**EXERCISE PROMPT**
Extract exactly and only the lines of the data below, starting at the line with "J1 pin 1: STG2 -> GND" and stopping after the final line.

Records from a dataset:

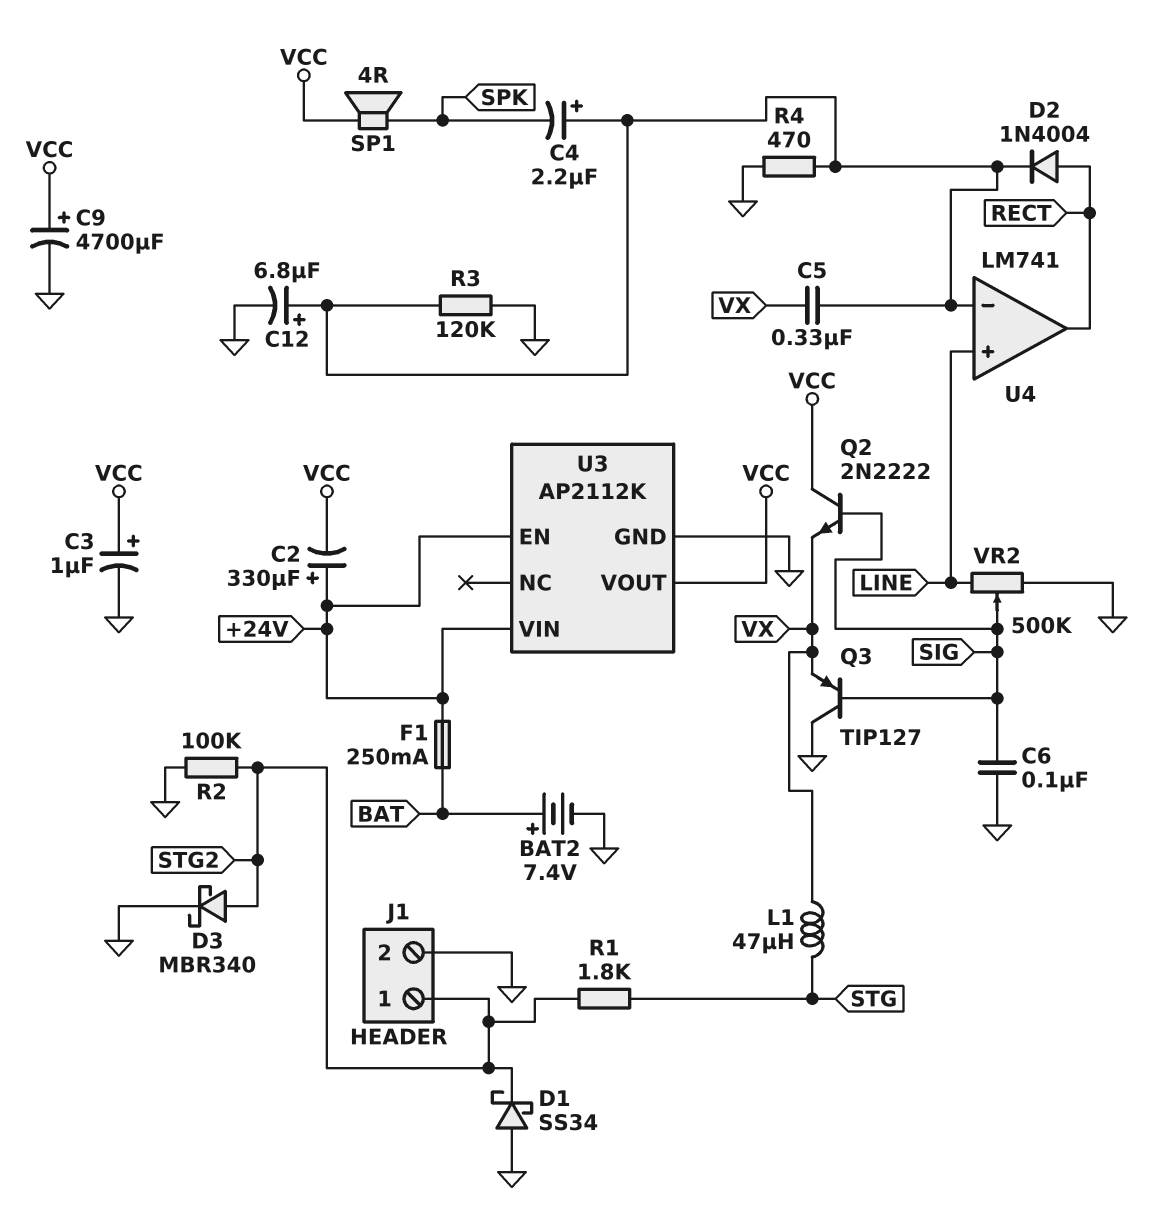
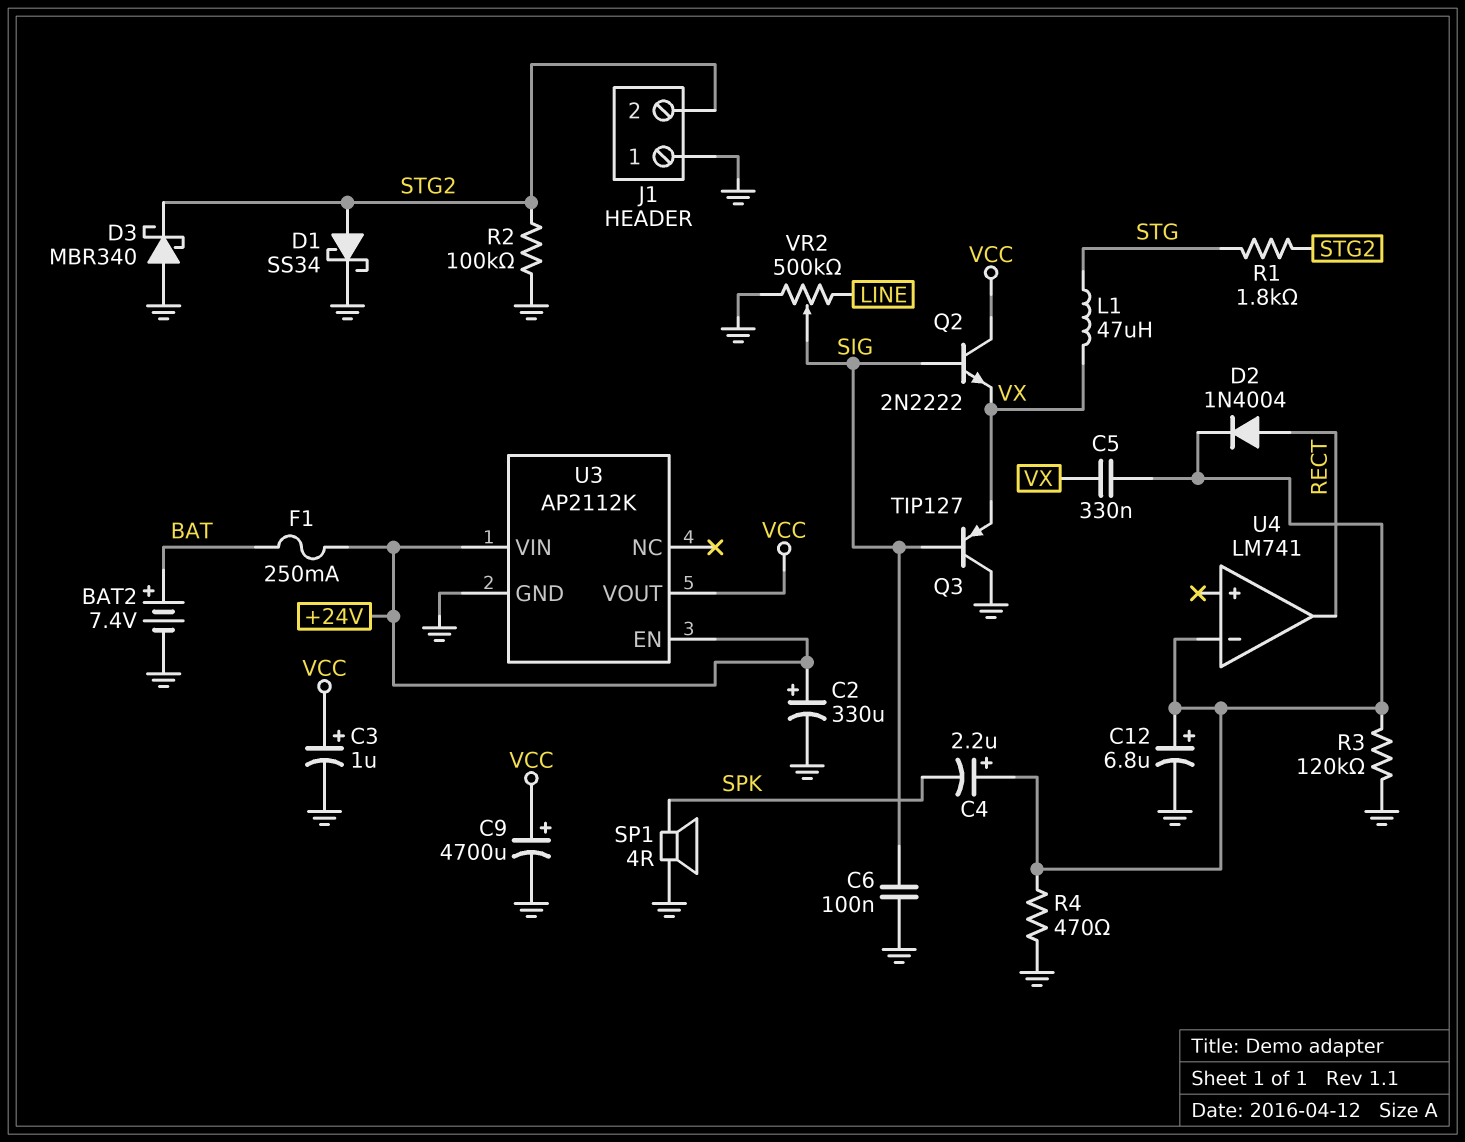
C2: 330uF (plus +24V, minus VCC) -> 330uF (plus +24V, minus GND)
D1: schottky SS34 (A GND, K STG2) -> schottky SS34 (A STG2, K GND)
D3: schottky MBR340 (A STG2, K GND) -> schottky MBR340 (A GND, K STG2)
J1 pin 1: STG2 -> GND
J1 pin 2: GND -> STG2
SP1: speaker 4R (SPK, VCC) -> speaker 4R (GND, SPK)
U4 pin in+: LINE -> none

**ANSWER TO THE PROBLEM**
J1 pin 1: STG2 -> GND
J1 pin 2: GND -> STG2
SP1: speaker 4R (SPK, VCC) -> speaker 4R (GND, SPK)
U4 pin in+: LINE -> none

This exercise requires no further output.